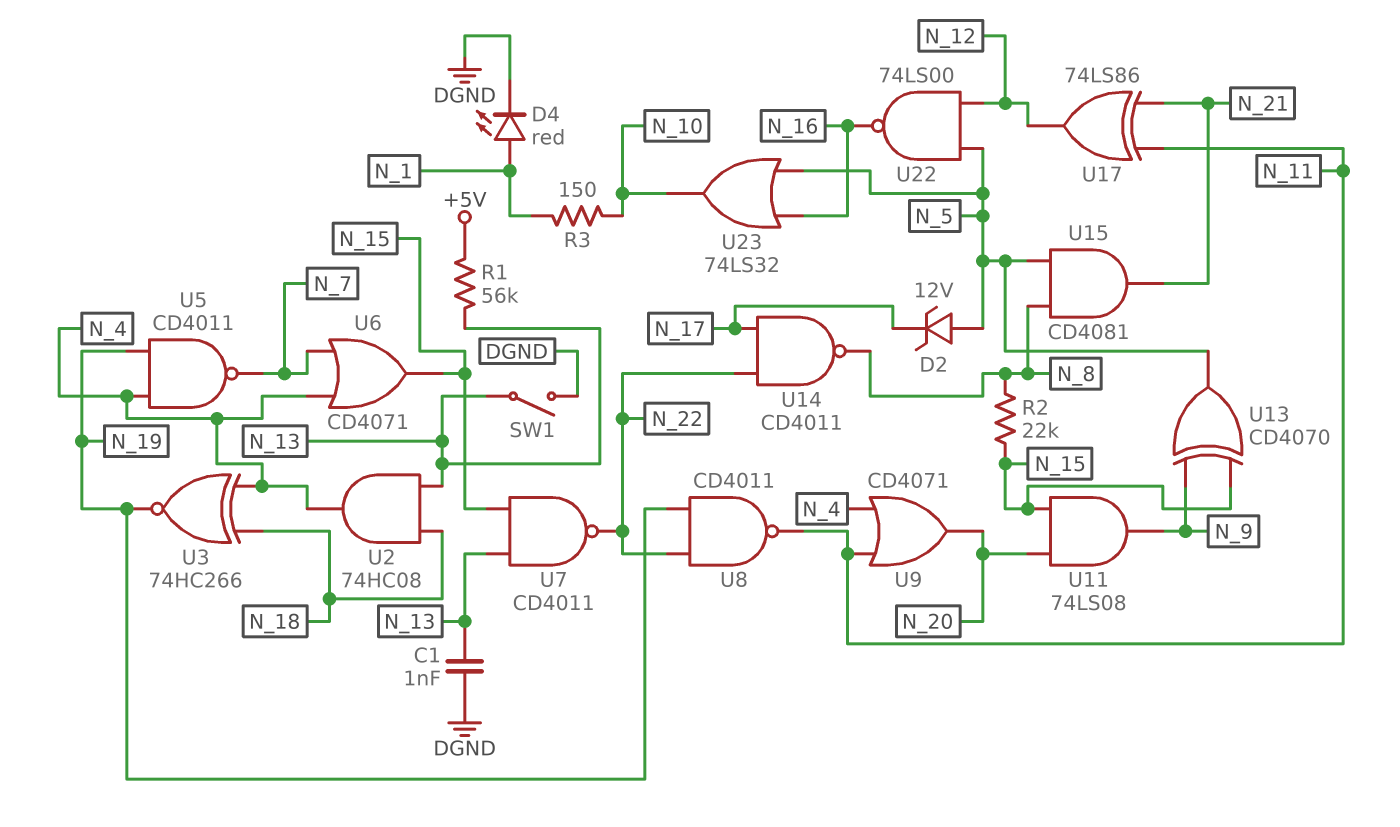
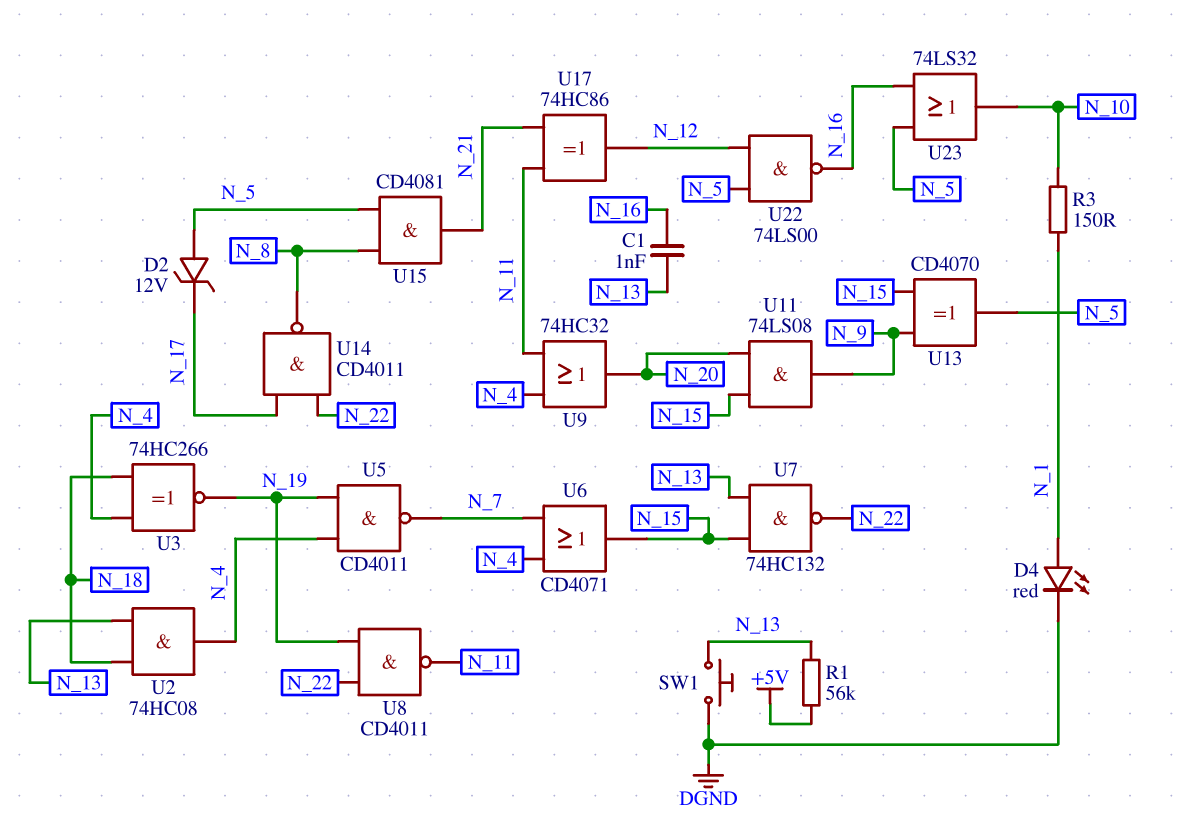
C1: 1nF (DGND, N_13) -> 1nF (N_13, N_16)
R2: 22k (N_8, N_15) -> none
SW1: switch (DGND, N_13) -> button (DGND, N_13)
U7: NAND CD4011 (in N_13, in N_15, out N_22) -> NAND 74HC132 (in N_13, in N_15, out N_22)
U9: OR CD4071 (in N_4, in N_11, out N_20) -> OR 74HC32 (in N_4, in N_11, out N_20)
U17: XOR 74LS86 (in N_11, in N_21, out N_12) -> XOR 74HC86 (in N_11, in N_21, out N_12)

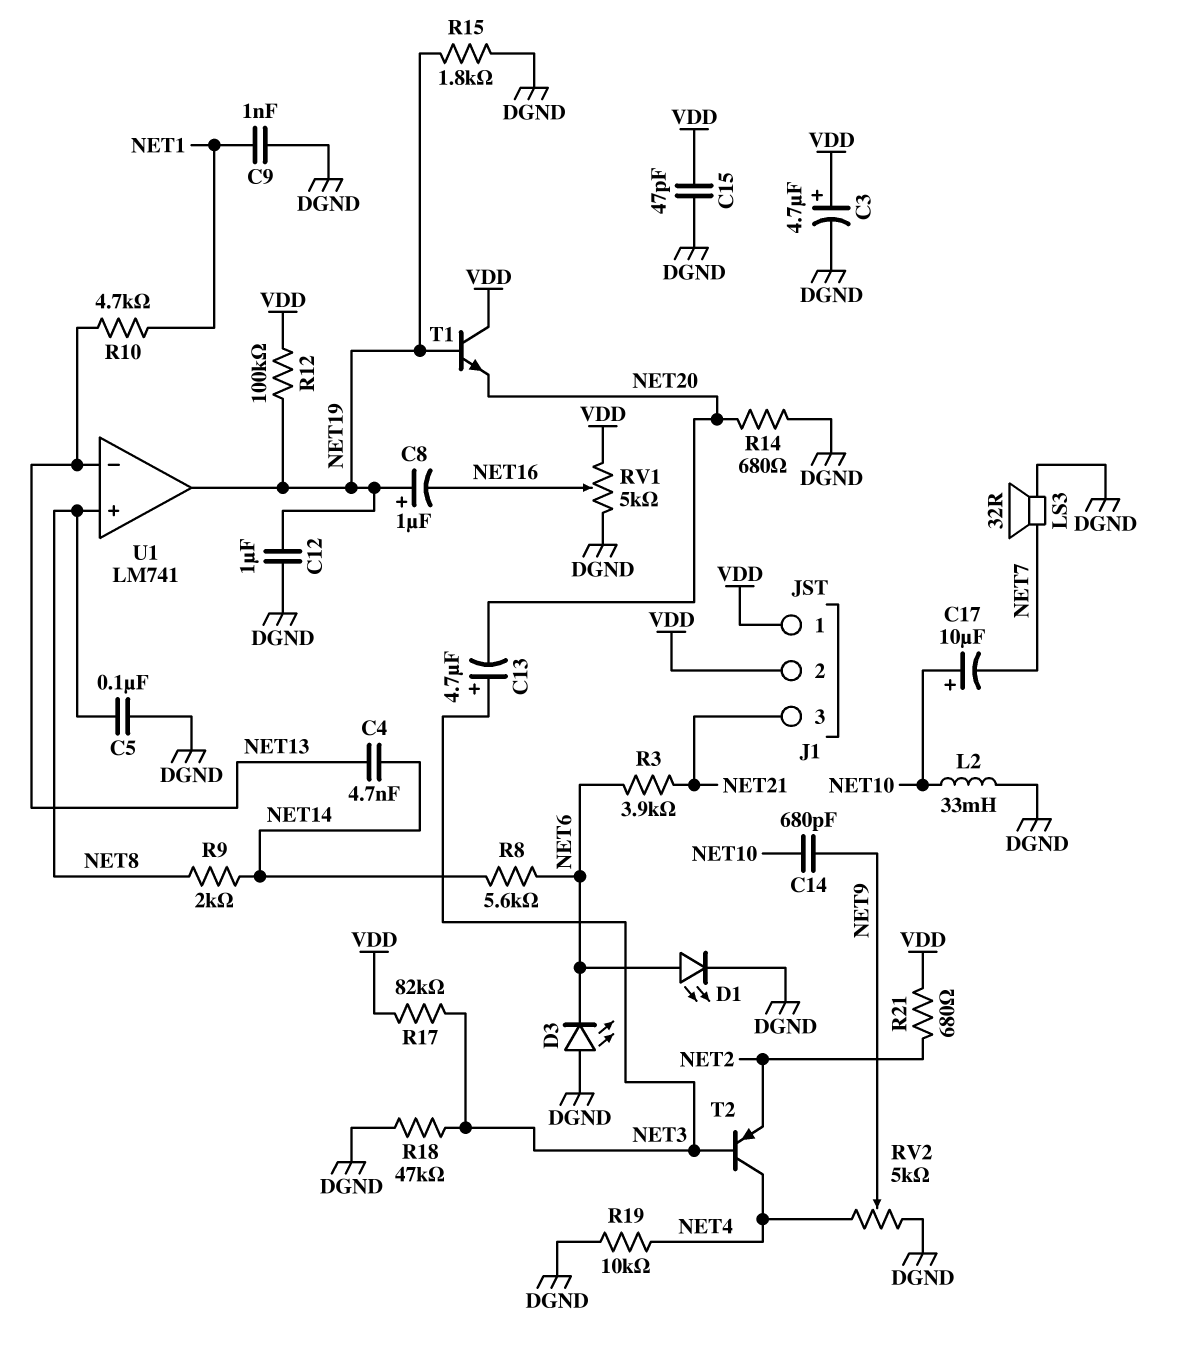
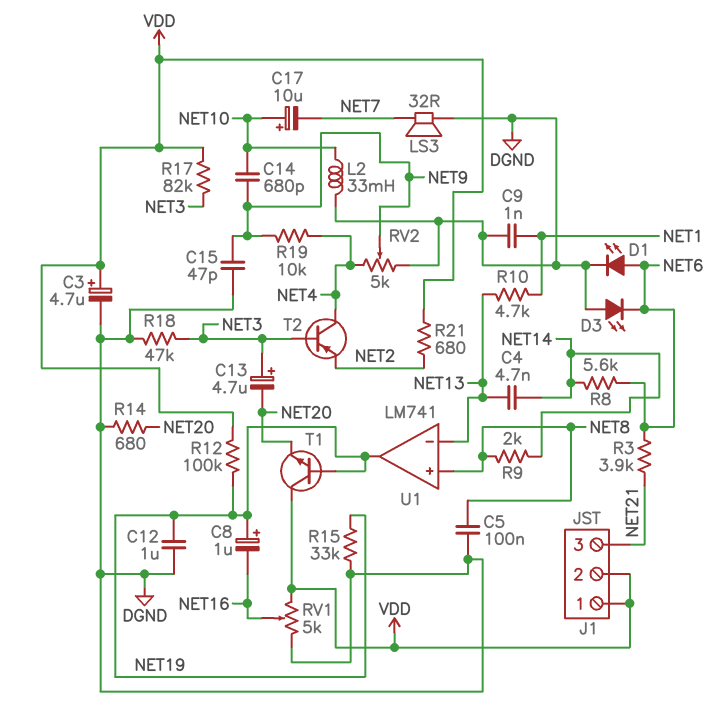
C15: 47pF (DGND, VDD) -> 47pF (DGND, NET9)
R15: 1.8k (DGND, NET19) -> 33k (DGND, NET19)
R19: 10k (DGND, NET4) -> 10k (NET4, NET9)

====

PROBLEM STATEMENT ▸
From the first line to the last, copy the records above exactly and drop any pictures.

SOLUTION TO THIS EXERCISE ▸
C1: 1nF (DGND, N_13) -> 1nF (N_13, N_16)
R2: 22k (N_8, N_15) -> none
SW1: switch (DGND, N_13) -> button (DGND, N_13)
U7: NAND CD4011 (in N_13, in N_15, out N_22) -> NAND 74HC132 (in N_13, in N_15, out N_22)
U9: OR CD4071 (in N_4, in N_11, out N_20) -> OR 74HC32 (in N_4, in N_11, out N_20)
U17: XOR 74LS86 (in N_11, in N_21, out N_12) -> XOR 74HC86 (in N_11, in N_21, out N_12)

C15: 47pF (DGND, VDD) -> 47pF (DGND, NET9)
R15: 1.8k (DGND, NET19) -> 33k (DGND, NET19)
R19: 10k (DGND, NET4) -> 10k (NET4, NET9)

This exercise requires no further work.